> [Written task]
Which lines in the records below contain the string "kern", counting case? Locate each of them and copy it out in full.
Data extract start
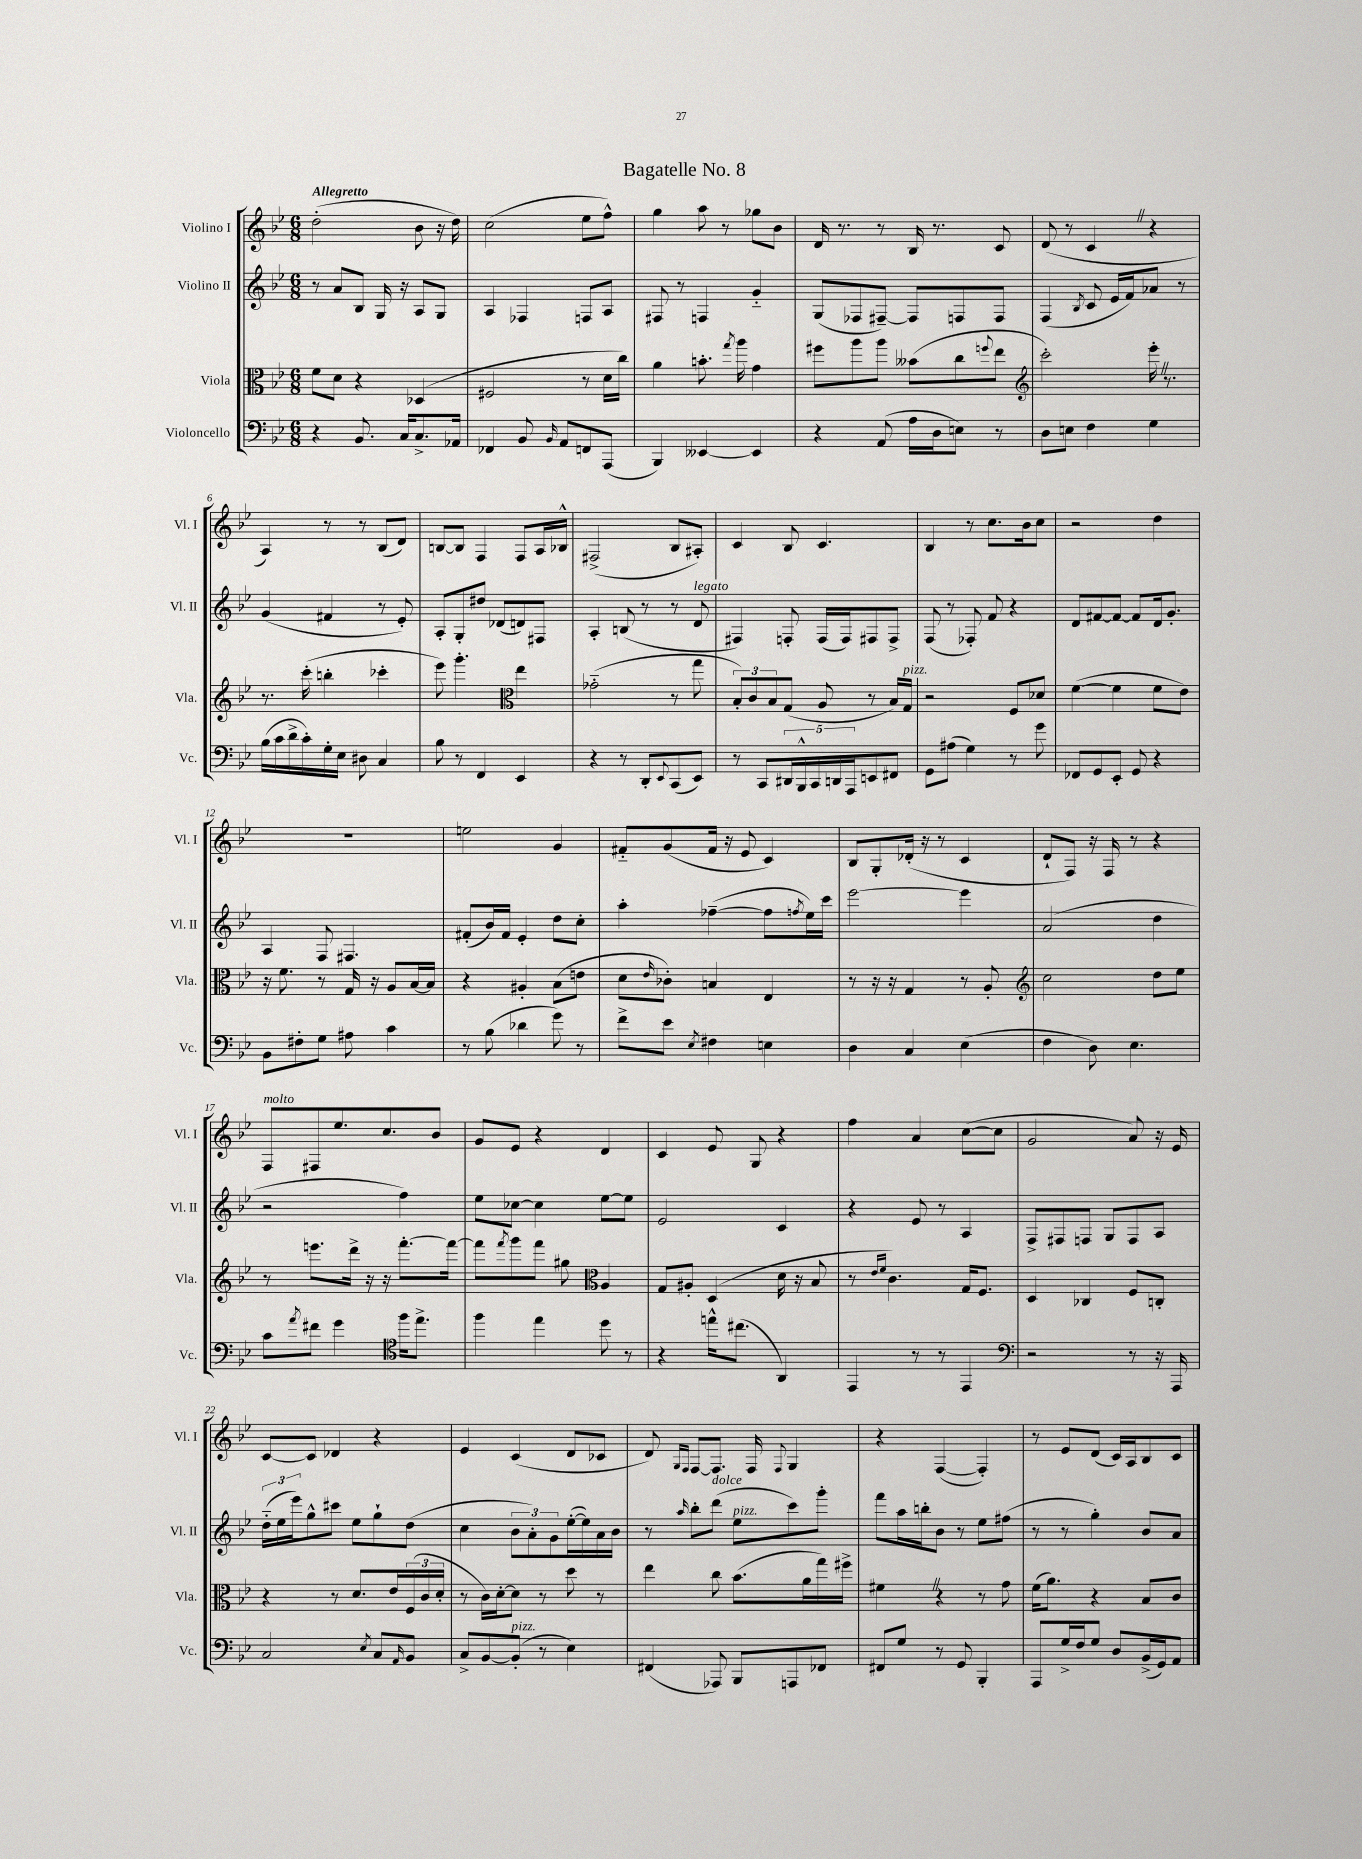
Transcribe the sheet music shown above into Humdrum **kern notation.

**kern	**kern	**kern	**kern
*staff4	*staff3	*staff2	*staff1
*clefF4	*clefC3	*clefG2	*clefG2
*k[b-e-]	*k[b-e-]	*k[b-e-]	*k[b-e-]
*M6/8	*M6/8	*M6/8	*M6/8
4r	8f	8r	(2dd'
.	8d	8a	.
8.BB-	4r	8B-	.
.	.	16G	.
16C	.	16r	.
8.C^	(4D-	8A	8b-
.	.	8G	16r
16AA-	.	.	16dd)
=	=	=	=
4FF-	2F#	4A	(2cc
8BB-	.	4F-	.
16qqBB-	.	.	.
8AA	.	.	.
8FF	8r	8F	8ee-
(8AAA	16d	8A	8ff^^)
.	16cc)	.	.
=	=	=	=
4BBB-)	4a	8F#	4gg
.	.	8r	.
[4EE--	8.b'	4F	8aa
.	.	.	8r
.	8qgg	.	.
.	16aa	.	.
4EE--]	4g	4g'~	8gg-
.	.	.	8b-
=	=	=	=
4r	8ff#	(8G	16d
.	.	.	8.r
.	8aa	8F-	.
(8AA	8aa	[8F#~)	8r
16A	(8b--	8F#]	16B-
16D	.	.	8.r
8E)	8cc	8F	.
.	8qqff	.	.
8r	8ee-	8F	8c
=	=	=	=
*	*clefG2	*	*
8D	2ccc')	(4F	(8d
8E	.	.	8r
.	.	8qB-	.
4F	.	8c	4c
.	.	16e-	.
.	.	16f)	.
4G	16eee-'	8a-	4r
.	8.r	.	.
.	.	8r	.
=	=	=	=
(16B-	8.r	(4g	4A)
16c	.	.	.
16d^	.	.	.
16c')	(16ccc'	.	.
16G'	4bb'	4f#	8r
16E-	.	.	.
8D#	.	.	8r
4C	4ccc-'	8r	(8B-
.	.	8e-')	8d)
=	=	=	=
8B-	8eee-)	8A'	[8B
8r	4.ggg'	8G'	8B]
4FF	.	8dd#	4F
.	.	(8d-	.
*	*clefC3	*	*
4EE-	4ee-	8d)	8F
.	.	8F#	16A
.	.	.	16B-^^
=	=	=	=
4r	(2g-'~	4A'	(2F#^
8r	.	(8B	.
8DD'	.	8r	.
8qqEE-	.	.	.
(8CC	8r	8r	8B-
8EE-)	8gg	8d	8A#')
=	=	=	=
8r	12B-')	4F#)	4c
.	12c	.	.
8CC	.	.	.
.	12B-	.	.
20DD#	(8G	8F'	8B-
20BBB-^^	.	.	.
20CC	.	.	.
.	8A	(16F	4.c
20DD	.	.	.
.	.	16F)	.
20AAA	.	.	.
8EE	8r	8F#	.
8FF#	16B-)	8F#^	.
.	16G	.	.
=	=	=	=
8GG	2r	(8F	4B-
(8A#	.	8r	.
4G)	.	8F-')	8r
.	.	8f	8.cc
8r	8F	4r	.
.	.	.	16b-
8g	8d-	.	8cc
=	=	=	=
8FF-	([4f	8d	2r
8GG	.	[8f#	.
8EE-'	4f]	8f#_	.
8GG	.	8f#]	.
4r	8f	16d	4dd
.	.	8.g'	.
.	8e-)	.	.
=	=	=	=
8BB-	16r	4A	2.r
.	8.f	.	.
8F#'	.	.	.
8G	8r	8F	.
8A#	16G	4.F#	.
.	16r	.	.
4c	8A	.	.
.	[16B-	.	.
.	16B-]	.	.
=	=	=	=
8r	4r	(8f#'	2ee
(8B-	.	16b-)	.
.	.	16f#	.
4d-	4A#'	4e-'	.
8g)	(8B-	8dd	4g
8r	8e	8cc'	.
=	=	=	=
8f^	8d	4aa'	8f#'~
.	16qqe-	.	.
8e-	8c-')	.	(8g
8qE-	.	.	.
4F#	4B	([4ff-~	16f#
.	.	.	16r
.	.	.	8e-
4E	4E-	8ff-]	4c)
.	.	8qff	.
.	.	16ee-)	.
.	.	16ccc	.
=	=	=	=
4D	8r	[2eee-	8B-
.	16r	.	8G'
.	16r	.	.
4C	4G	.	(16d-'
.	.	.	16r
.	.	.	8r
(4E-	8r	4eee-]	4c
.	8A'	.	.
=	=	=	=
*	*clefG2	*	*
4F	2cc	(2a	8d`
.	.	.	8F)
8D)	.	.	16r
.	.	.	16F
4.E-	.	.	8r
.	8dd	4dd	4r
.	8ee-	.	.
=	=	=	=
8c	8r	2r	8F
8qa	.	.	.
8f#	8.eee	.	8F#
4g	.	.	8.ee-
.	16ddd^	.	.
.	16r	.	.
.	16r	.	8.cc
*clefC4	*	*	*
16ff	[8.fff'	4ff)	.
8.ee-^	.	.	.
.	.	.	8b-
.	16fff_	.	.
=	=	=	=
4ff	8fff]	8ee-	8g
.	8qfff	.	.
.	8ggg	[8cc-	8e-
4ee-	8fff	4cc-]	4r
.	8gg#	.	.
*	*clefC3	*	*
8dd	4A	[8ee-	4d
8r	.	8ee-]	.
=	=	=	=
4r	8G	2e-	4c
.	8A#'	.	.
16ee^^	(4D	.	8e-
(8.cc#	.	.	.
.	.	.	8G
4AA)	16d	4c	4r
.	16r	.	.
.	8B-	.	.
=	=	=	=
4EE-	8r	4r	4ff
.	16qqe-	.	.
.	16qqf	.	.
.	4.c)	.	.
8r	.	8e-	4a
8r	.	8r	.
4EE-	16G	4A	([8cc
.	8.F	.	.
.	.	.	8cc]
=	=	=	=
*clefF4	*	*	*
2r	4D	8F^	2g
.	.	8F#	.
.	4C-	8F	.
.	.	8G	.
8r	8F	8F	8a)
16r	8C'	8A	16r
16AAA	.	.	16e-
=	=	=	=
2C	4r	(24dd'~	[8c
.	.	24ee-	.
.	.	24eee-)	.
.	.	8gg^^	8c]
.	8r	8ccc#	4d-
.	8.d	8ee-	.
8qE-	.	.	.
8C	.	8gg`	4r
.	16e-	.	.
16qqAA	.	.	.
8BB-	(24F	(8dd	.
.	24c	.	.
.	24d'	.	.
=	=	=	=
8C^	8r	4cc	4e-
[8BB-	16c)	.	.
.	[16d'	.	.
(8BB-']	8d]	12b-	(4c
.	.	12a')	.
8r	8r	.	.
.	.	12g	.
4E-)	8dd	([16ee-'	8d
.	.	16ee-])	.
.	8r	16a	8c-
.	.	16b-	.
=	=	=	=
(4FF#	4ee-	8r	8d)
.	.	.	16qqG
.	.	16qqaa	16qqF
.	.	8bb-'	[8F
8AAA-)	8cc	(8ddd	8.F]
8BBB-	(8.b-	8ee-	.
.	.	.	16F
.	.	.	8qqF
8AAA	.	8ccc)	4G
.	16a	.	.
8FF-	16gg)	8ggg'	.
.	16ff#^	.	.
=	=	=	=
8FF#	4f#	8fff	4r
8G	.	16aa	.
.	.	16bb'	.
8r	4r	8b-	([4F
8GG	.	8r	.
4BBB-'	8r	8ee-	4F'])
.	8g	(8ff#	.
=	=	=	=
8AAA	(16f	8r	8r
.	8.a)	.	.
16G^	.	8r	8e-
16F	.	.	.
8G	4r	4gg')	(8d
8D	.	.	16c)
.	.	.	16A
(16BB-^	8B-	8b-	8B-
16GG)	.	.	.
8AA	8c	8a	8c
==	==	==	==
*-	*-	*-	*-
Data extract end
> [Completed exercise]
Transcribe the sheet music shown above into Humdrum **kern notation.
**kern	**kern	**kern	**kern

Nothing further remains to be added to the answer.